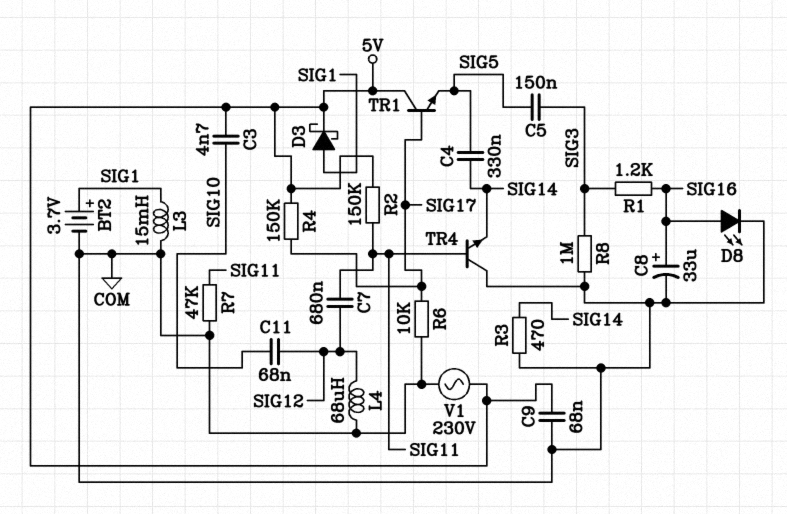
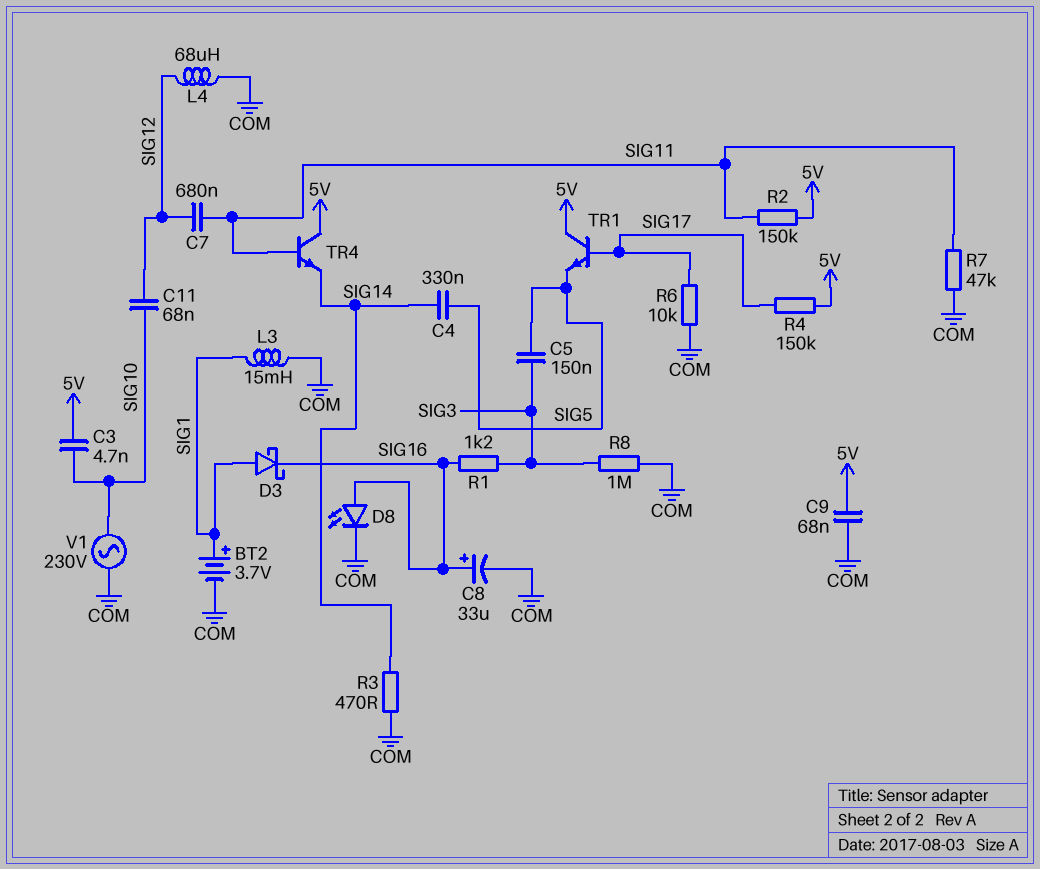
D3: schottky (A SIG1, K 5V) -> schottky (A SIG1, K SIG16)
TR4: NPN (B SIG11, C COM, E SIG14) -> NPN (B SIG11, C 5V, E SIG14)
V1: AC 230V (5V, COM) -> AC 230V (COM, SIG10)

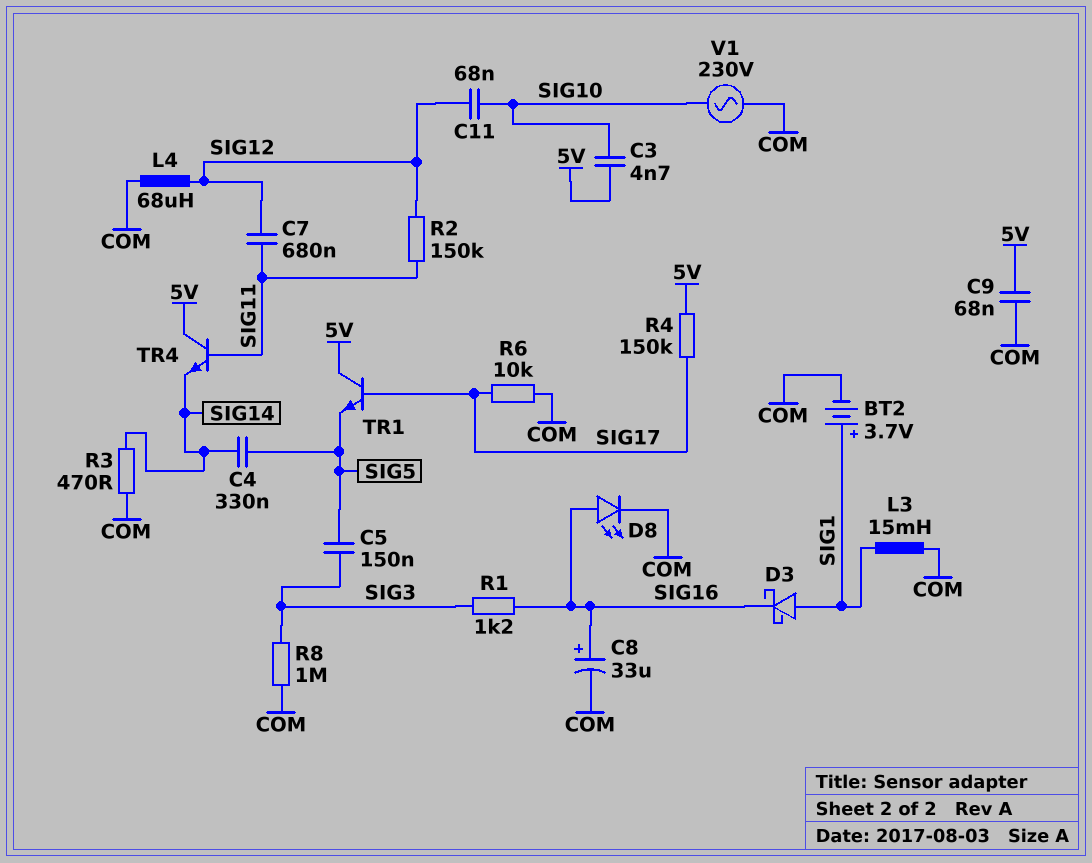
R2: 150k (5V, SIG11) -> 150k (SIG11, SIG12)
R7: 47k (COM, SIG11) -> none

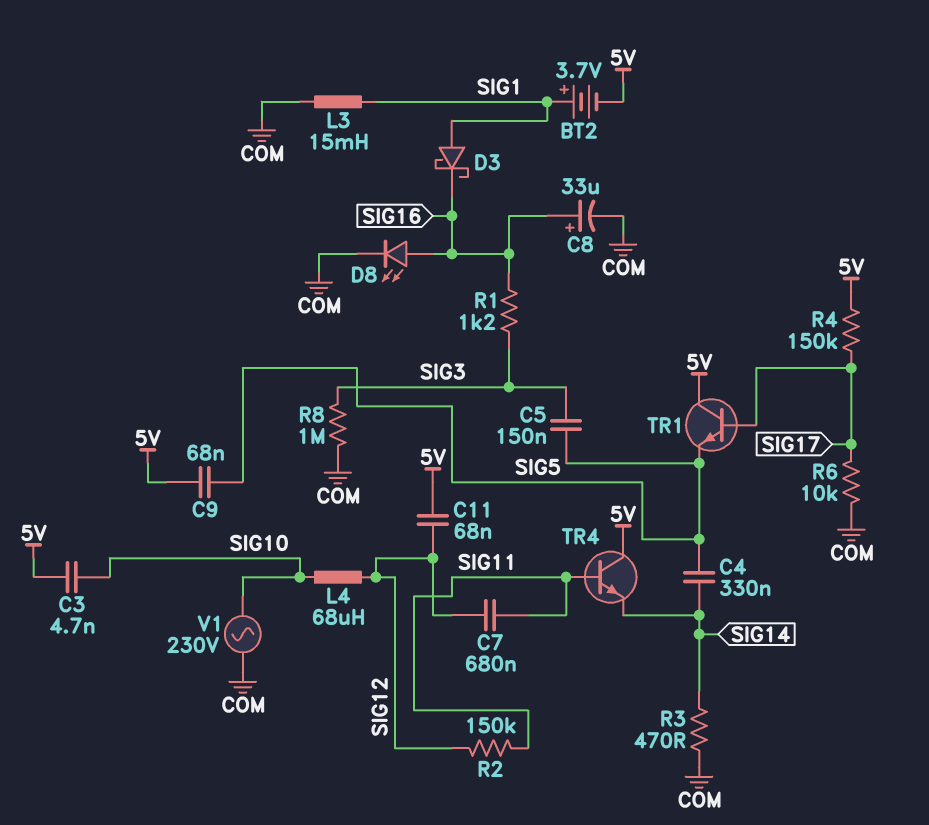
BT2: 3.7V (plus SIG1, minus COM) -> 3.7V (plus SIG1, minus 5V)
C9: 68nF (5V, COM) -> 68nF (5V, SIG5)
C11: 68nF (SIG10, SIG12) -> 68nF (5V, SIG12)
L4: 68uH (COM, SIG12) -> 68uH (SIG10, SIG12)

---------------

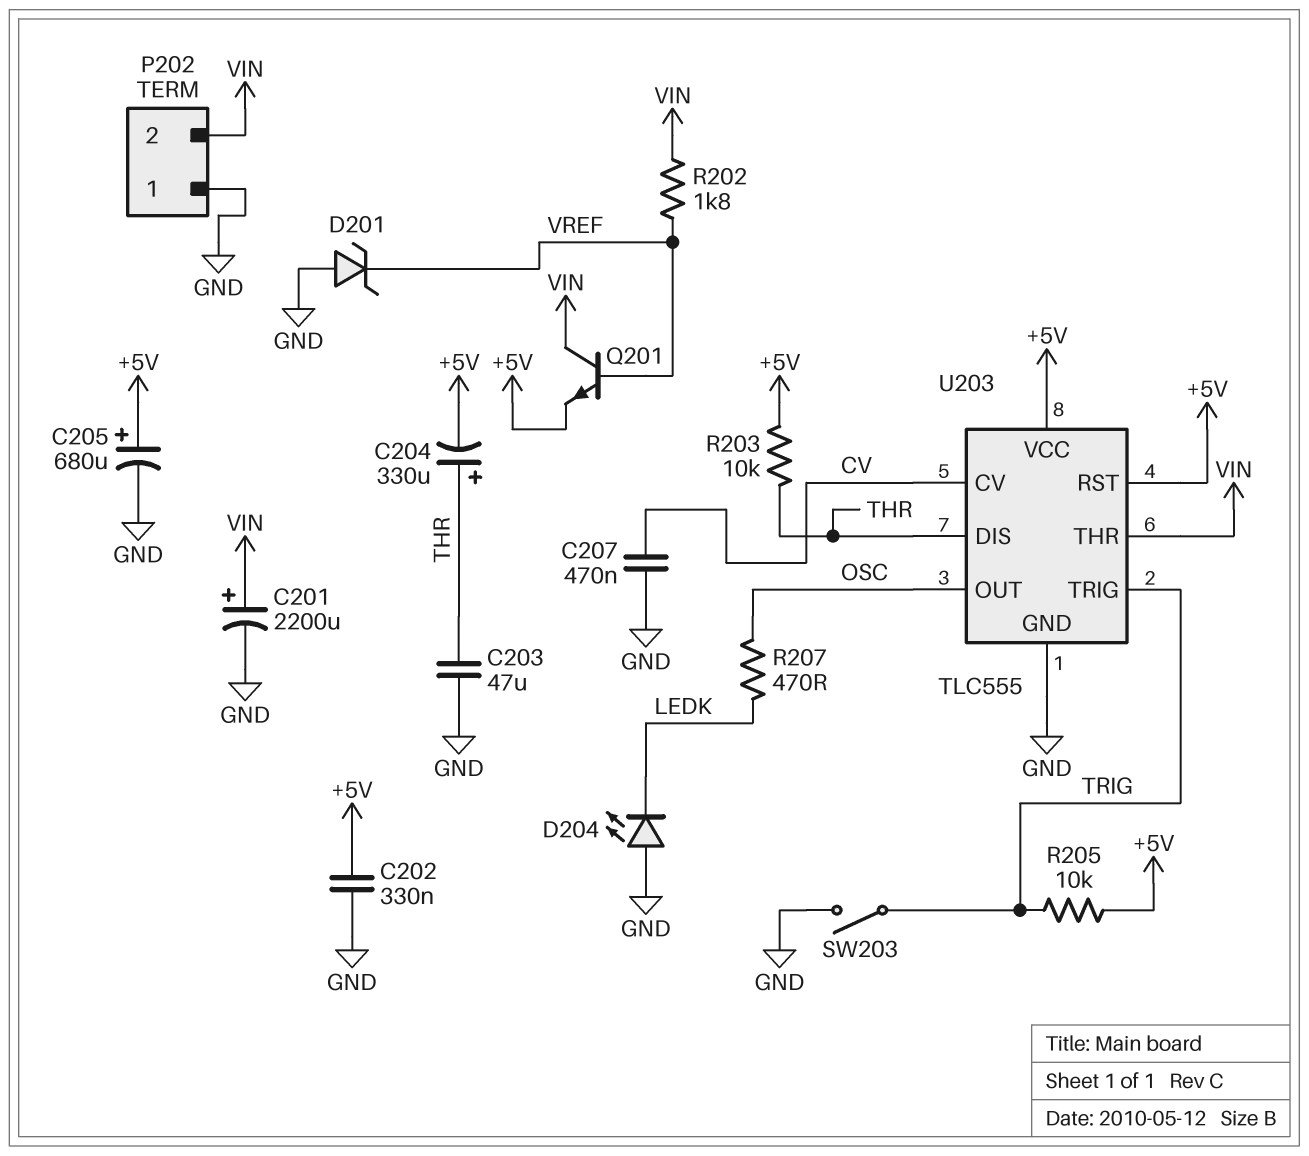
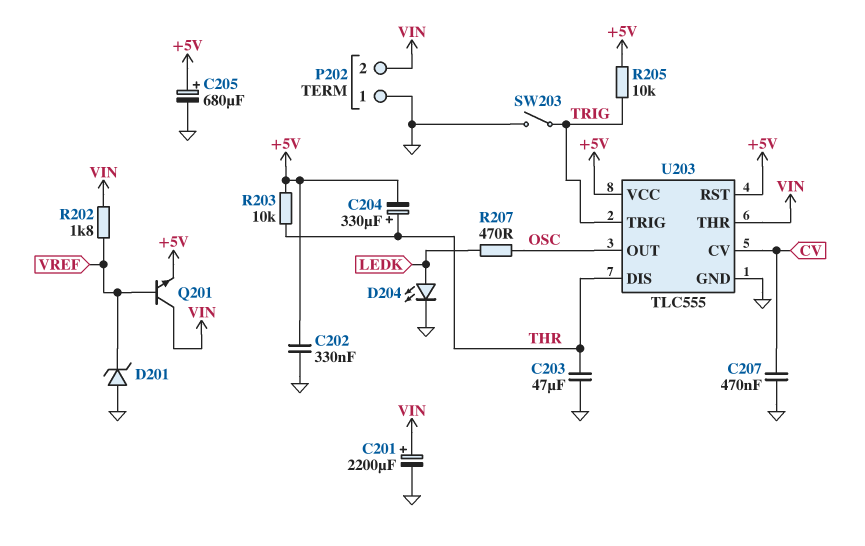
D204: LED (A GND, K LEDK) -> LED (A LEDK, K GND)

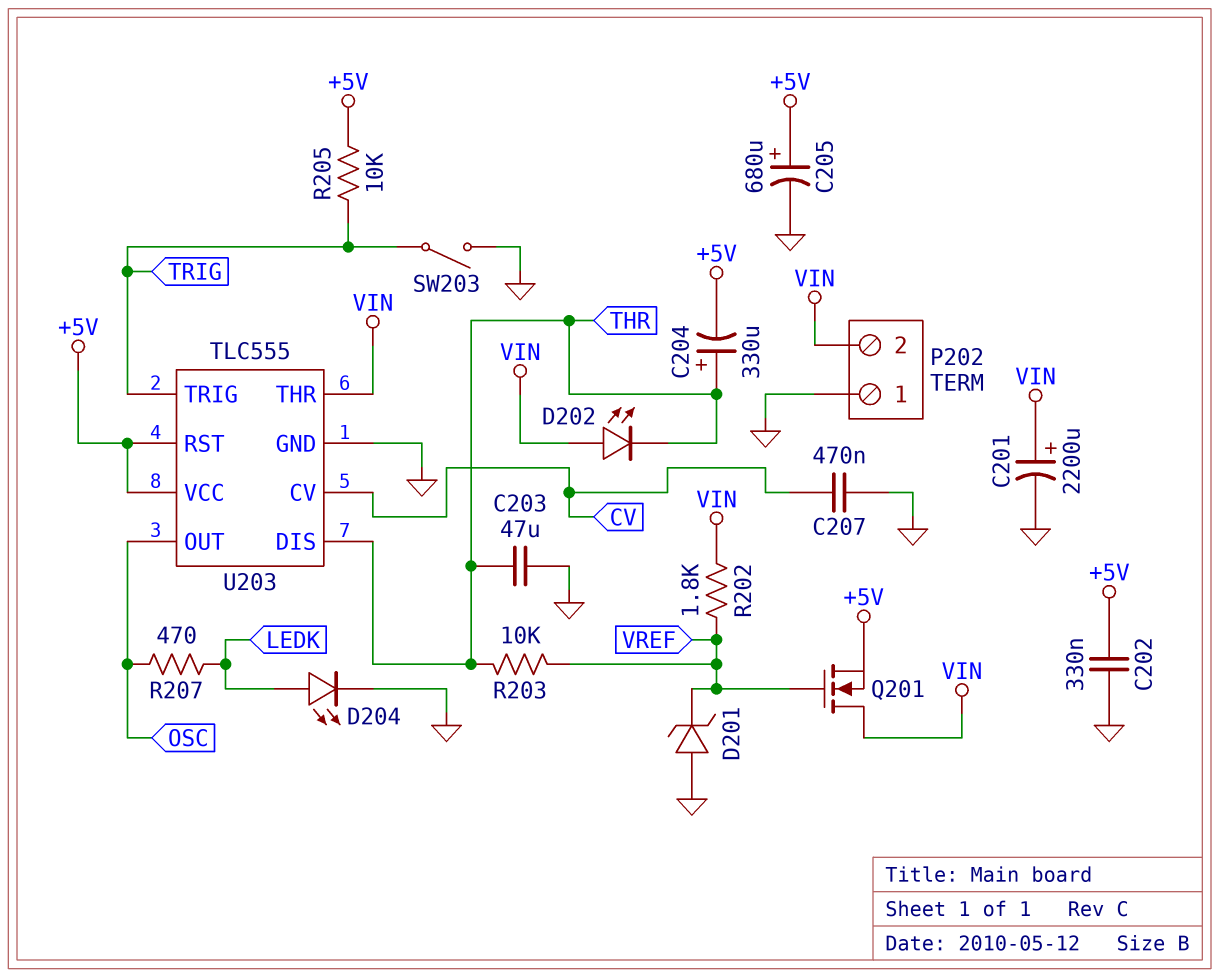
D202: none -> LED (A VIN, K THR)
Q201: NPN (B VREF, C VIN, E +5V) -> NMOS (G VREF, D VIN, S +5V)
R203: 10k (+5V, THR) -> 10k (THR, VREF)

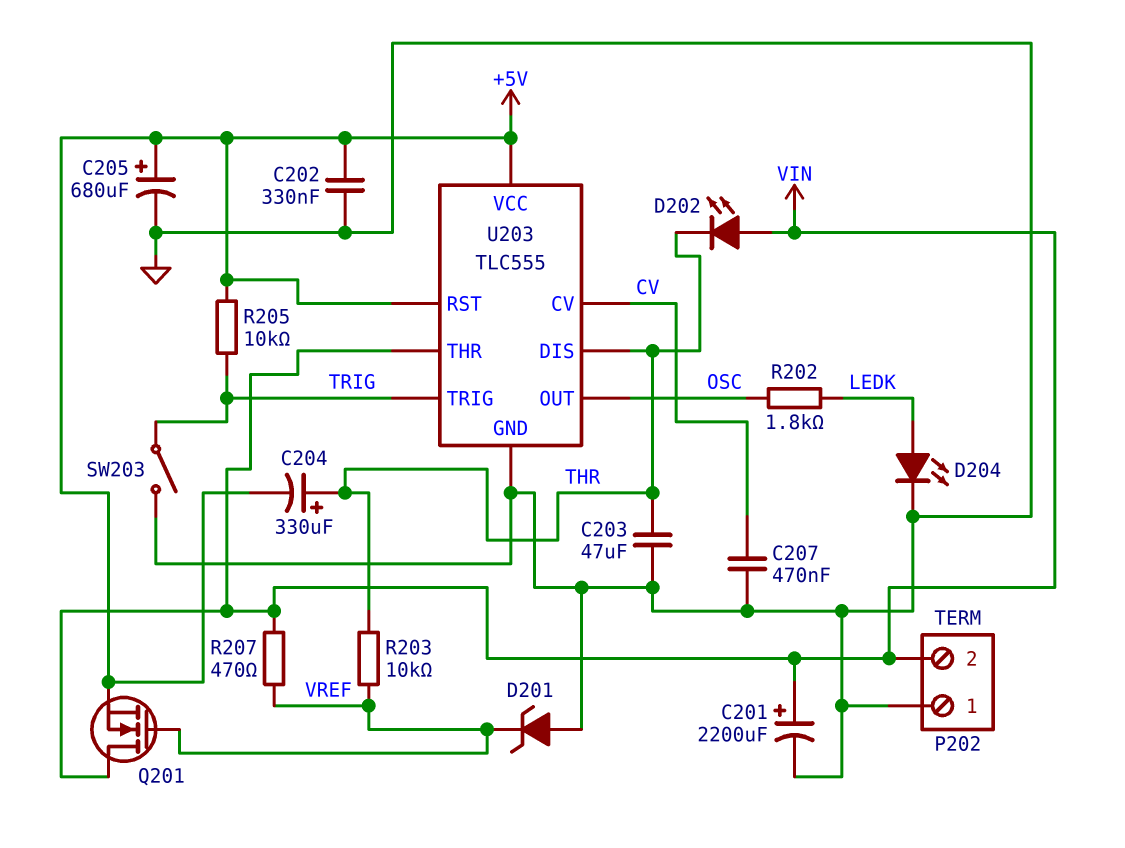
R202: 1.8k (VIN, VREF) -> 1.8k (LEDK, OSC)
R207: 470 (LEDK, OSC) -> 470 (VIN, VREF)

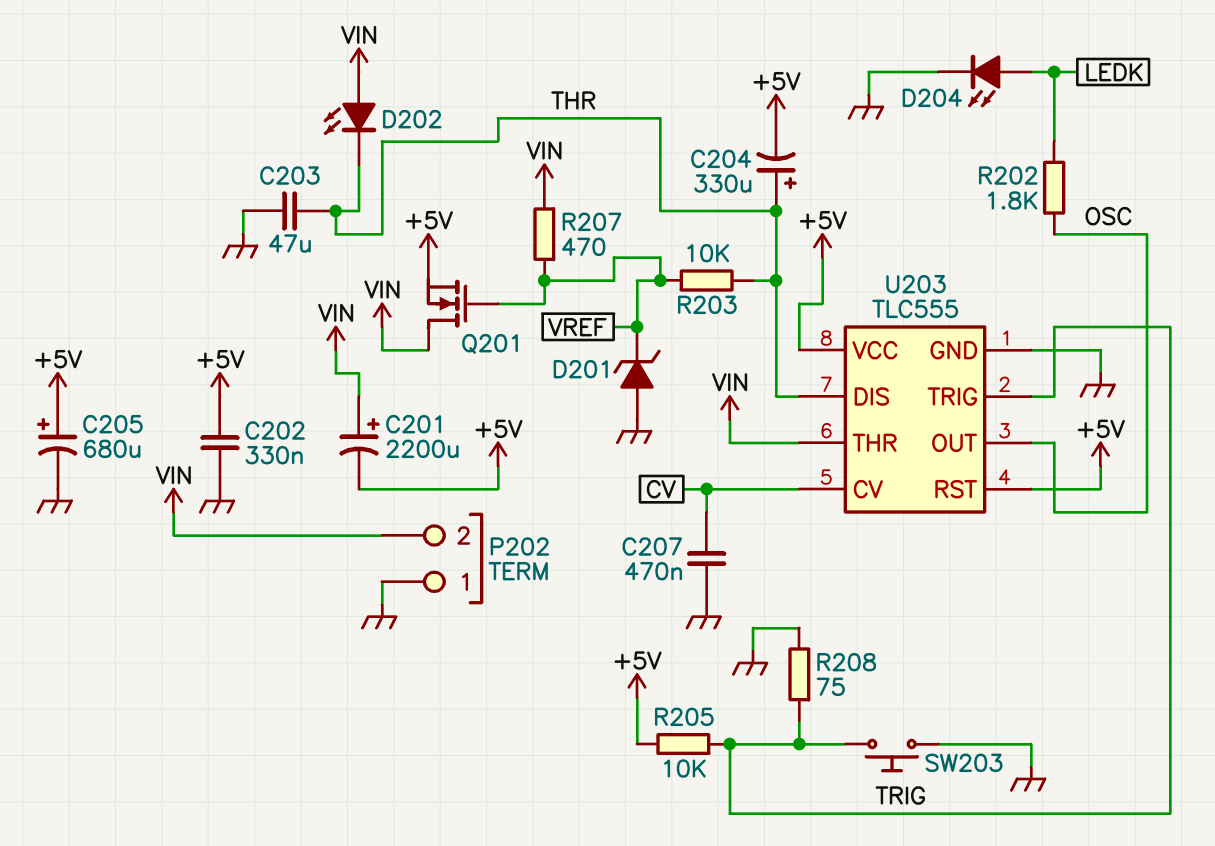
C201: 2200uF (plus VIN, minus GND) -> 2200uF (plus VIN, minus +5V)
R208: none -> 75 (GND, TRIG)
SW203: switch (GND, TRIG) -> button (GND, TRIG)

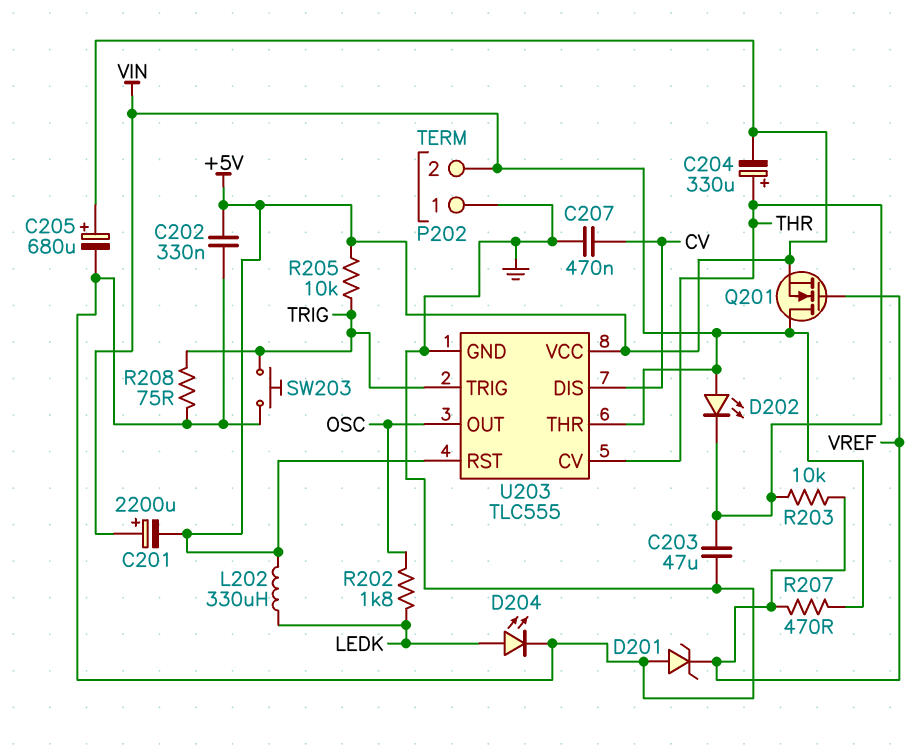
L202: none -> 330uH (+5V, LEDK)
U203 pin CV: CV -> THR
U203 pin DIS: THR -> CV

---------------

Look above for the line with "D3: schottky (A" and the line with "L4: 68uH (COM, SIG12) -> 68uH (SIG10, SIG12)". Give again exactly those two lines and all lines between them, pictures excluded.

- **Result**:
D3: schottky (A SIG1, K 5V) -> schottky (A SIG1, K SIG16)
TR4: NPN (B SIG11, C COM, E SIG14) -> NPN (B SIG11, C 5V, E SIG14)
V1: AC 230V (5V, COM) -> AC 230V (COM, SIG10)

R2: 150k (5V, SIG11) -> 150k (SIG11, SIG12)
R7: 47k (COM, SIG11) -> none

BT2: 3.7V (plus SIG1, minus COM) -> 3.7V (plus SIG1, minus 5V)
C9: 68nF (5V, COM) -> 68nF (5V, SIG5)
C11: 68nF (SIG10, SIG12) -> 68nF (5V, SIG12)
L4: 68uH (COM, SIG12) -> 68uH (SIG10, SIG12)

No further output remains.